» Task directions: Two lines in the data below mark the range: the one with "type=rotated; before=brown marker;" and the one with "type=shifted; before=orange cone;". Return both, along with every line between them, exactly.

[Dataset excerpts]
■ ■ ■ ■ ■ ■ ■

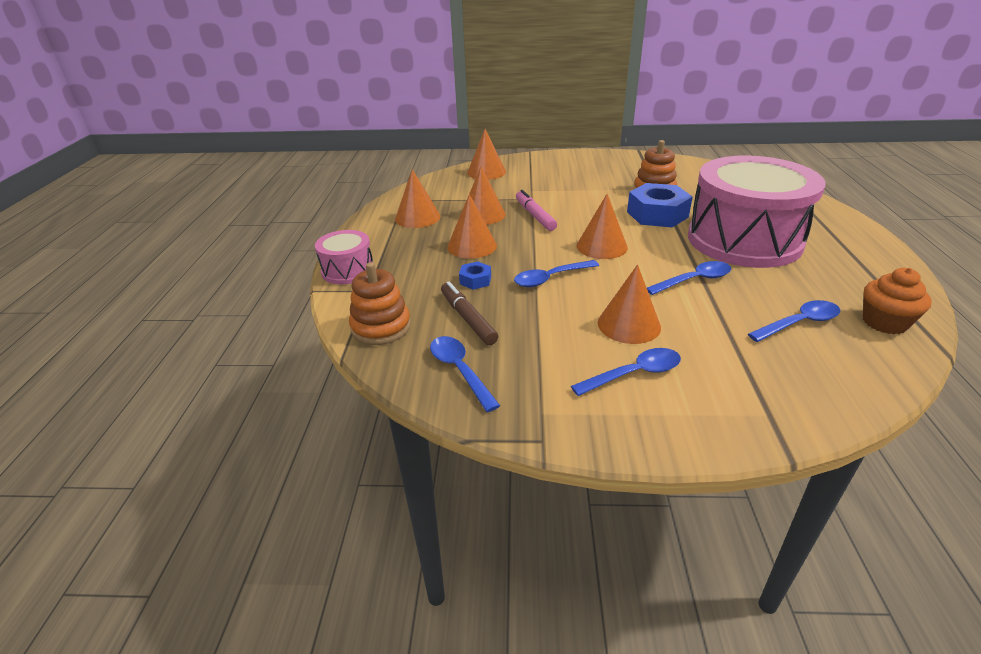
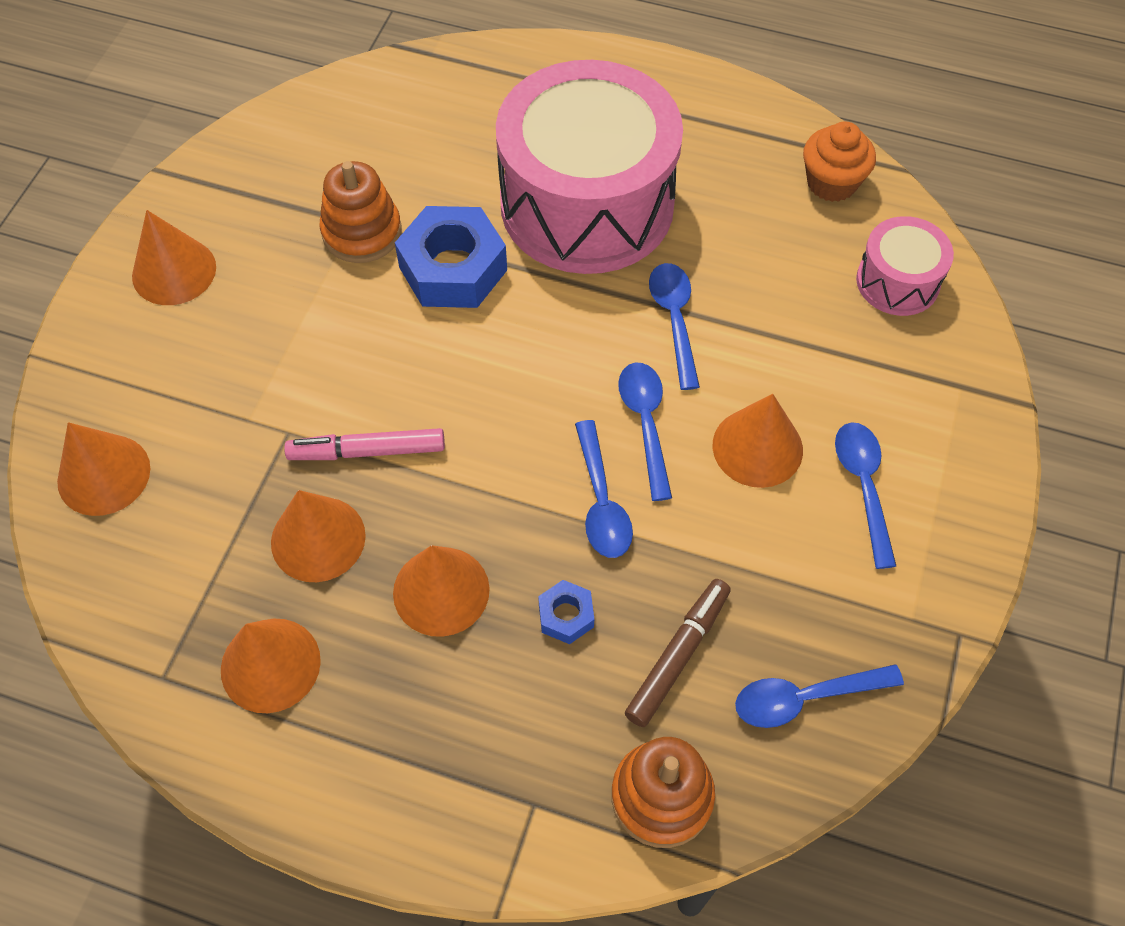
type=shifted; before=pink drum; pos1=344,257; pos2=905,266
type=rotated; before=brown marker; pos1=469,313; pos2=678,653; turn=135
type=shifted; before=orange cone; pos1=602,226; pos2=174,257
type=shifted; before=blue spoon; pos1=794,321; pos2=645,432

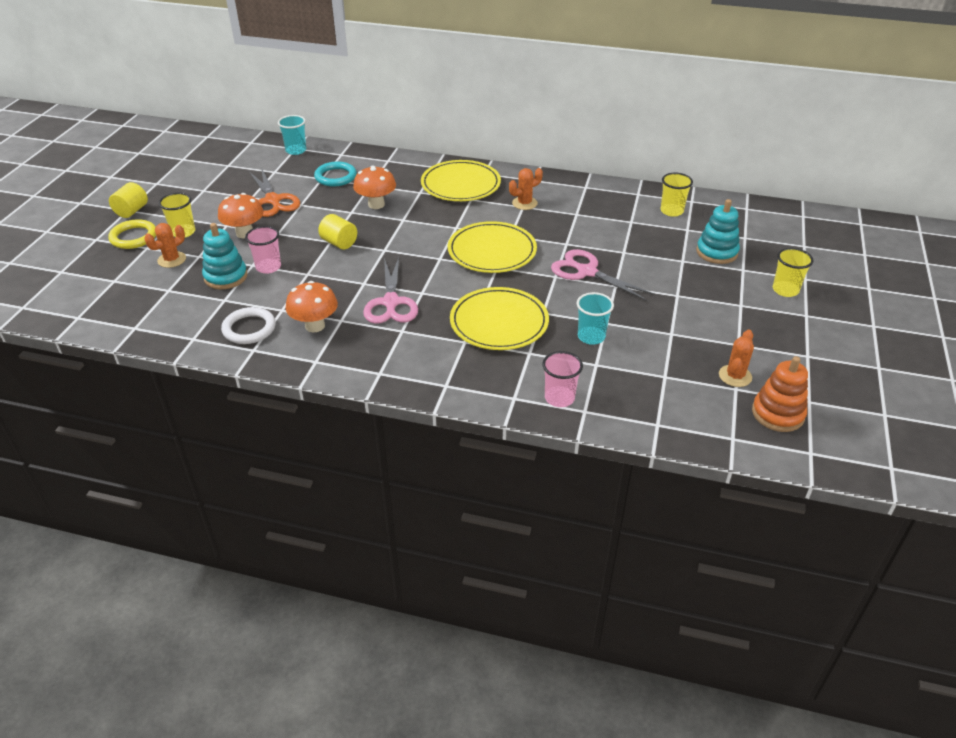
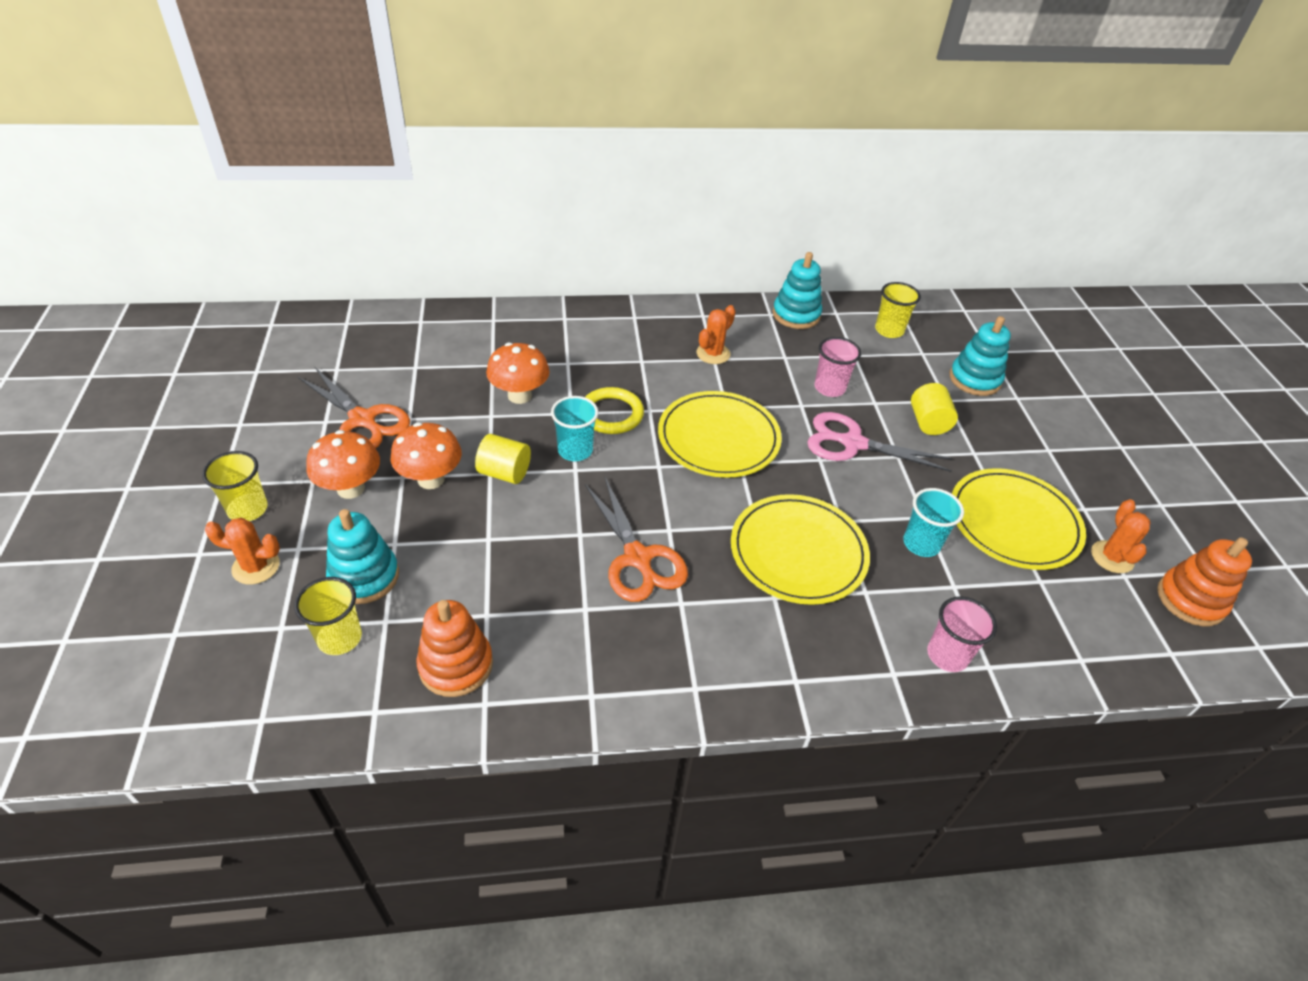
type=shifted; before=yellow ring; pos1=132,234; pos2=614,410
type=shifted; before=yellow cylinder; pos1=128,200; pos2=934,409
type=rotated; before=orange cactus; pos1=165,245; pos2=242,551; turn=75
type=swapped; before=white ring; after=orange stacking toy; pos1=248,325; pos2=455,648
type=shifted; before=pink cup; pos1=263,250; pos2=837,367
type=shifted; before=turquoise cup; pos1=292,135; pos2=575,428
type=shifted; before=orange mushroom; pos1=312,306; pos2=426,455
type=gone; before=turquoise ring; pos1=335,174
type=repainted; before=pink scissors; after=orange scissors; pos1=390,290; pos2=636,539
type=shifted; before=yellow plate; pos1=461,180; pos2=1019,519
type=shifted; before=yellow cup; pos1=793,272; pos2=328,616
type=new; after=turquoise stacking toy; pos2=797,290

■ ■ ■ ■ ■ ■ ■

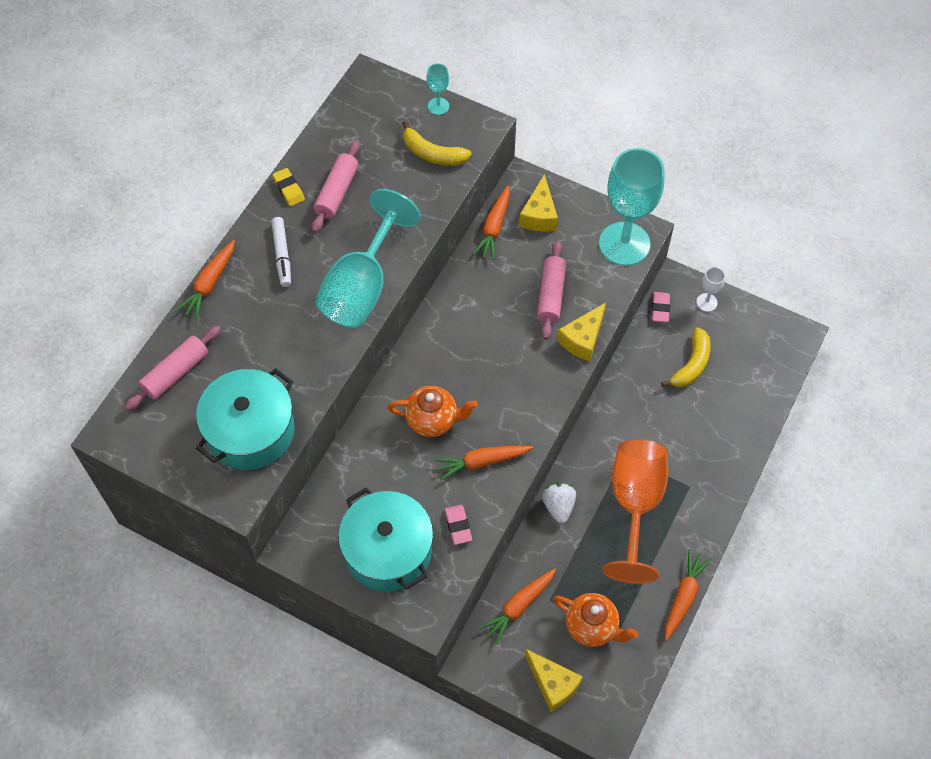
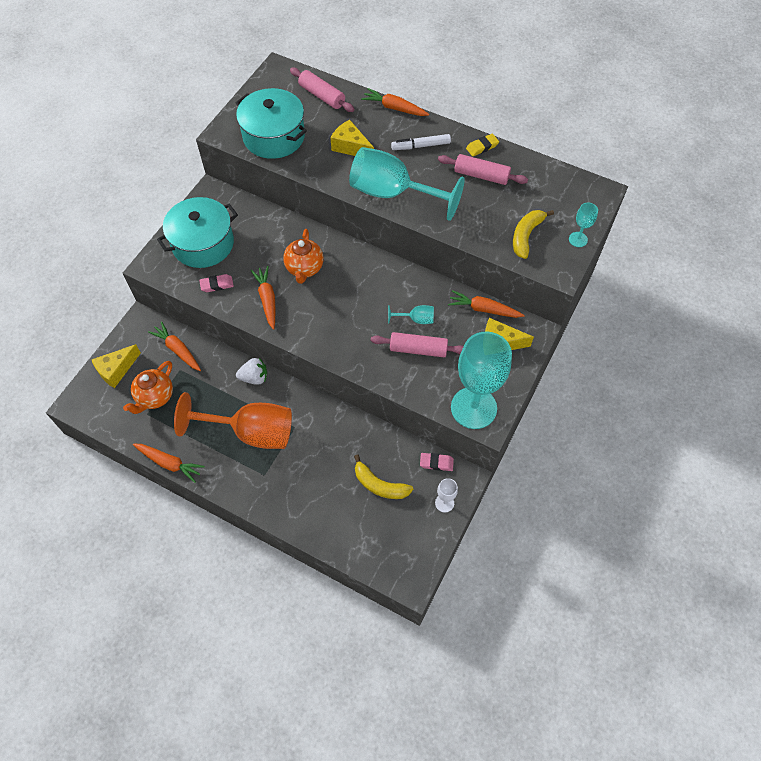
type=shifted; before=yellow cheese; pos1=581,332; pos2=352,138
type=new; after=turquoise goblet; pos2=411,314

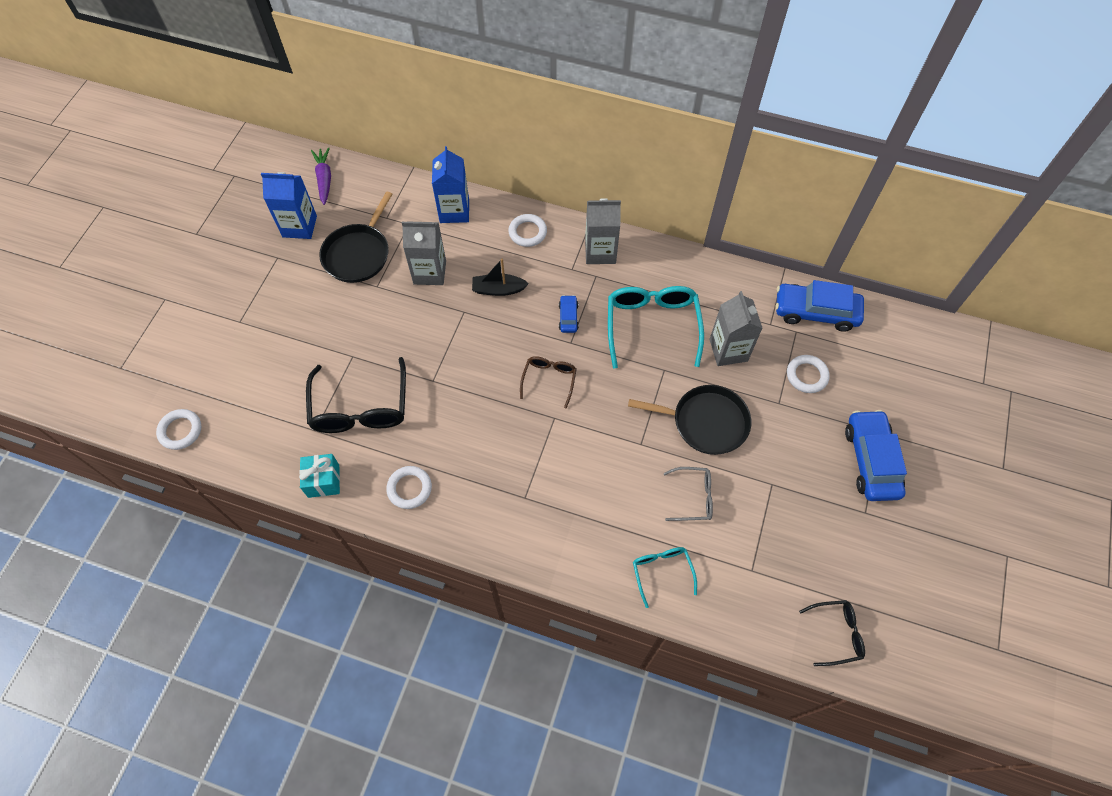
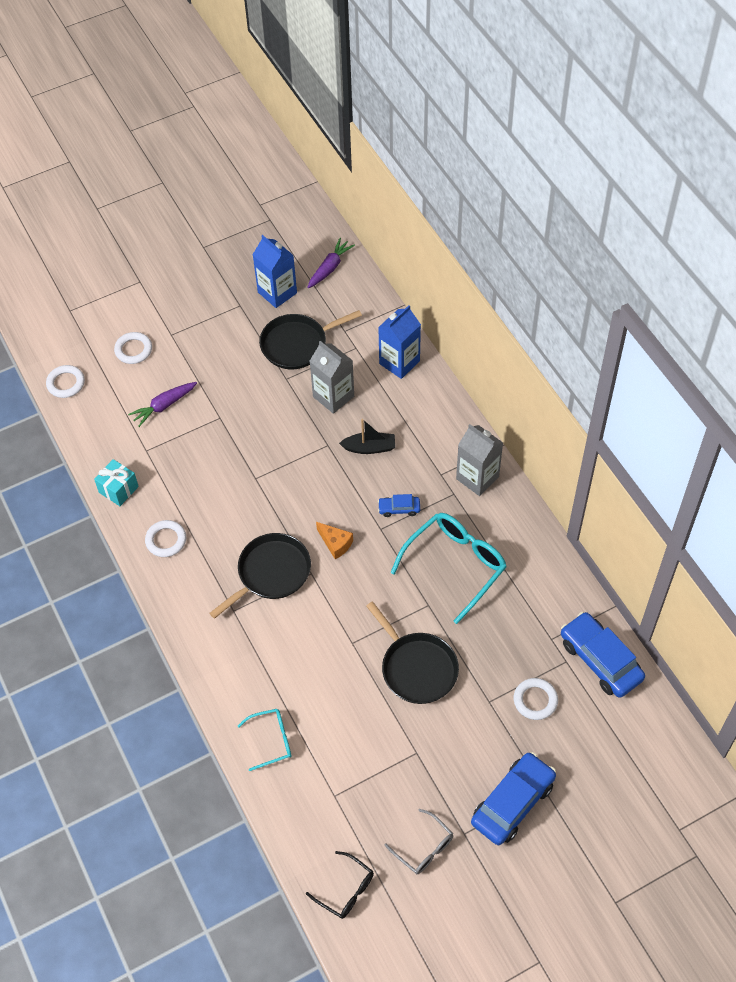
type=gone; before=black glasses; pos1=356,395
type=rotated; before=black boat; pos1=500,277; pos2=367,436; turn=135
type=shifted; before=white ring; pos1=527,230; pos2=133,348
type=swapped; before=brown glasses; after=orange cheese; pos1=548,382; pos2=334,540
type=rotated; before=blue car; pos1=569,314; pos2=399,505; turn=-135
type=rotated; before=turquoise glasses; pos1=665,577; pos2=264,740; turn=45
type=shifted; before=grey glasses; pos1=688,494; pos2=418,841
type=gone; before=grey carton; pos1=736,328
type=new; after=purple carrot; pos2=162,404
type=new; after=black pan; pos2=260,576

■ ■ ■ ■ ■ ■ ■

» Result:
type=rotated; before=brown marker; pos1=469,313; pos2=678,653; turn=135
type=shifted; before=orange cone; pos1=602,226; pos2=174,257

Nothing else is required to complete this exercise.